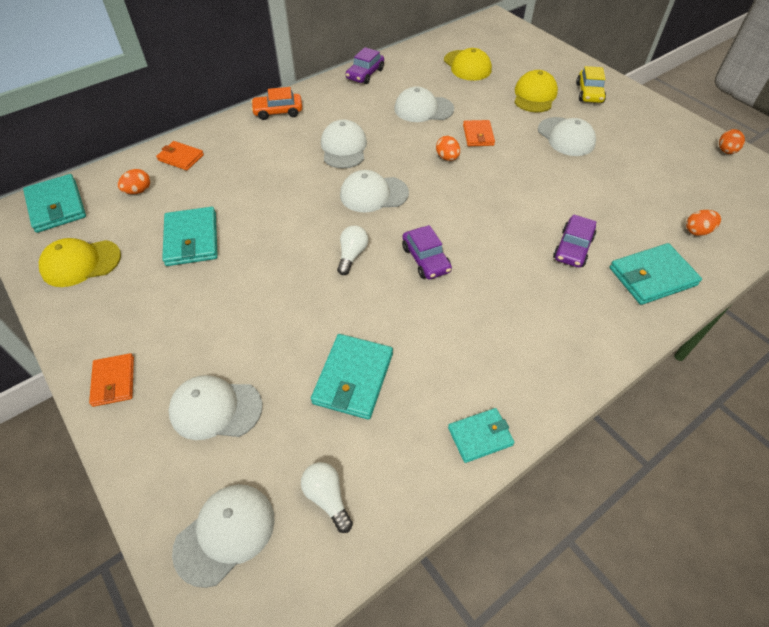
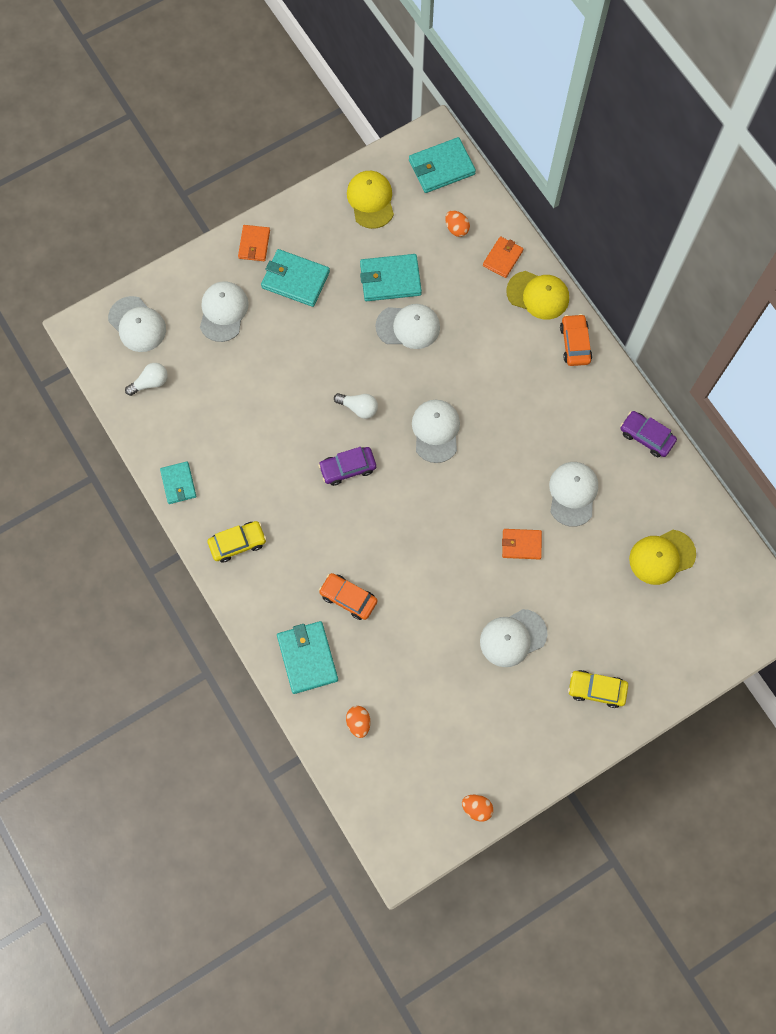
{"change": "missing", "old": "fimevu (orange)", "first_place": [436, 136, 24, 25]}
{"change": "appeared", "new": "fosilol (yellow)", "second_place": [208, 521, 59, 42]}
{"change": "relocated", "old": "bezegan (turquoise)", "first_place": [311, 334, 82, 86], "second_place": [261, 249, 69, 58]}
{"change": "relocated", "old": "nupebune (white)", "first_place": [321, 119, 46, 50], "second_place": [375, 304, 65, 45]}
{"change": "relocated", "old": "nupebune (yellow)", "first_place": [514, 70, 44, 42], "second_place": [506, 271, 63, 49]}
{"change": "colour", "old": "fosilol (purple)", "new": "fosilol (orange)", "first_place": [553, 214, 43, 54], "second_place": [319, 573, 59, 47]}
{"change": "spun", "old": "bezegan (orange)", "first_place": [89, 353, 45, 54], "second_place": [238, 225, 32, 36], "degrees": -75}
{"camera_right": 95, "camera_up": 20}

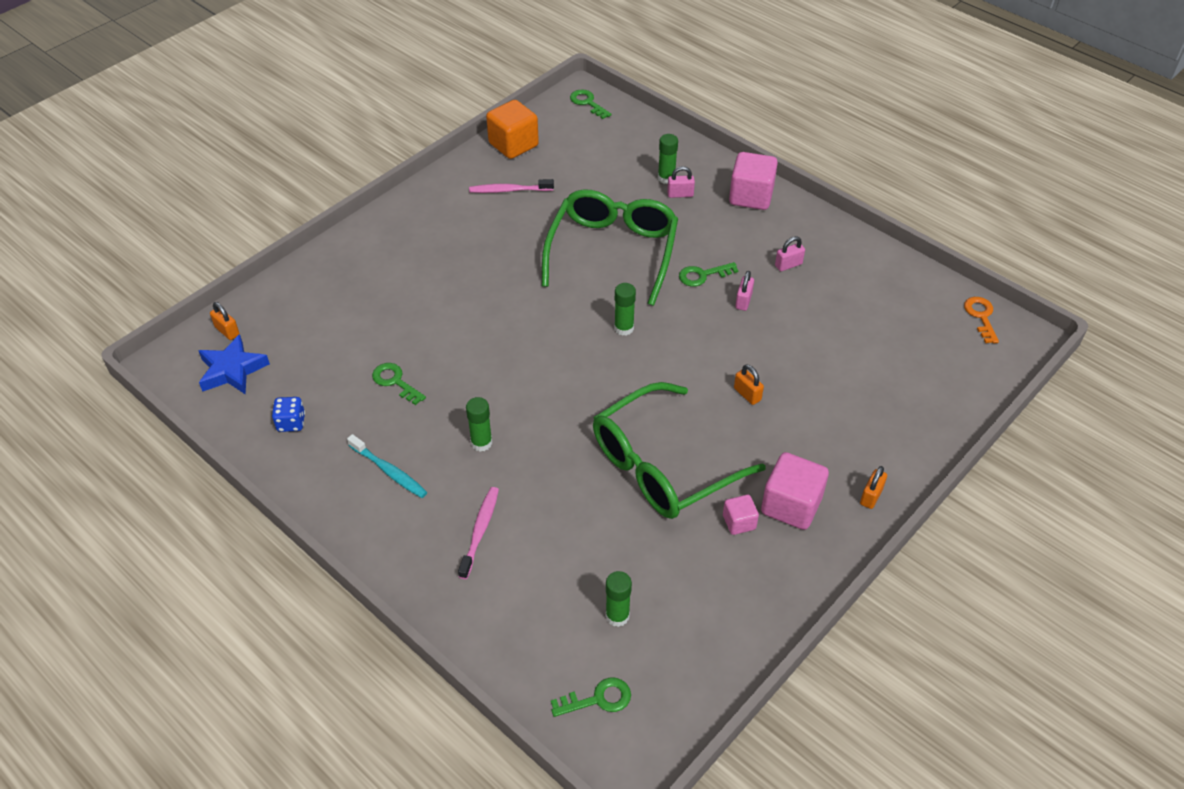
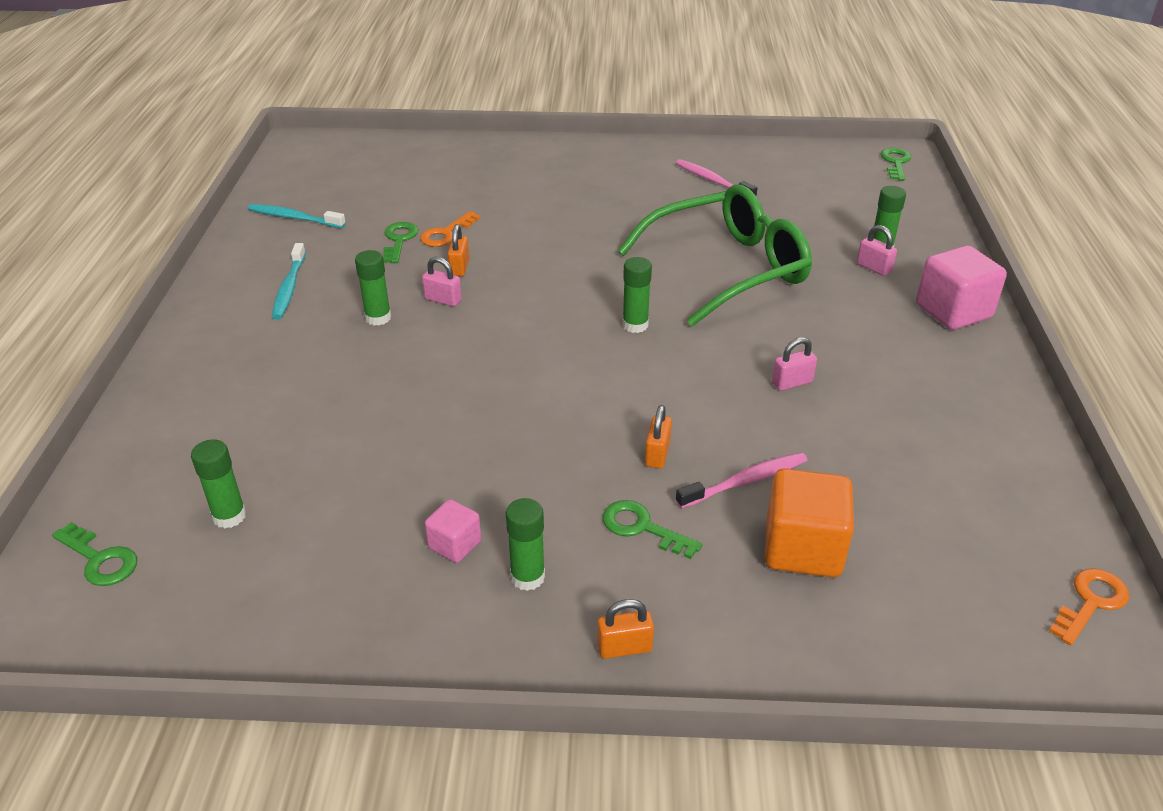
{"change": "missing", "old": "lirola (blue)", "first_place": [198, 334, 72, 60]}
{"change": "missing", "old": "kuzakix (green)", "first_place": [593, 382, 173, 137]}
{"change": "appeared", "new": "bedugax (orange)", "second_place": [420, 211, 61, 36]}
{"change": "relocated", "old": "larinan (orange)", "first_place": [210, 302, 30, 38], "second_place": [448, 224, 21, 52]}
{"change": "relocated", "old": "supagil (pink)", "first_place": [458, 487, 41, 92], "second_place": [676, 452, 132, 57]}
{"change": "relocated", "old": "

┄┄┄┄┄┄

• [What is being asked]
Review the material and copy each line in which the word "fosilol" appears.

• [Task result]
{"change": "appeared", "new": "fosilol (yellow)", "second_place": [208, 521, 59, 42]}
{"change": "colour", "old": "fosilol (purple)", "new": "fosilol (orange)", "first_place": [553, 214, 43, 54], "second_place": [319, 573, 59, 47]}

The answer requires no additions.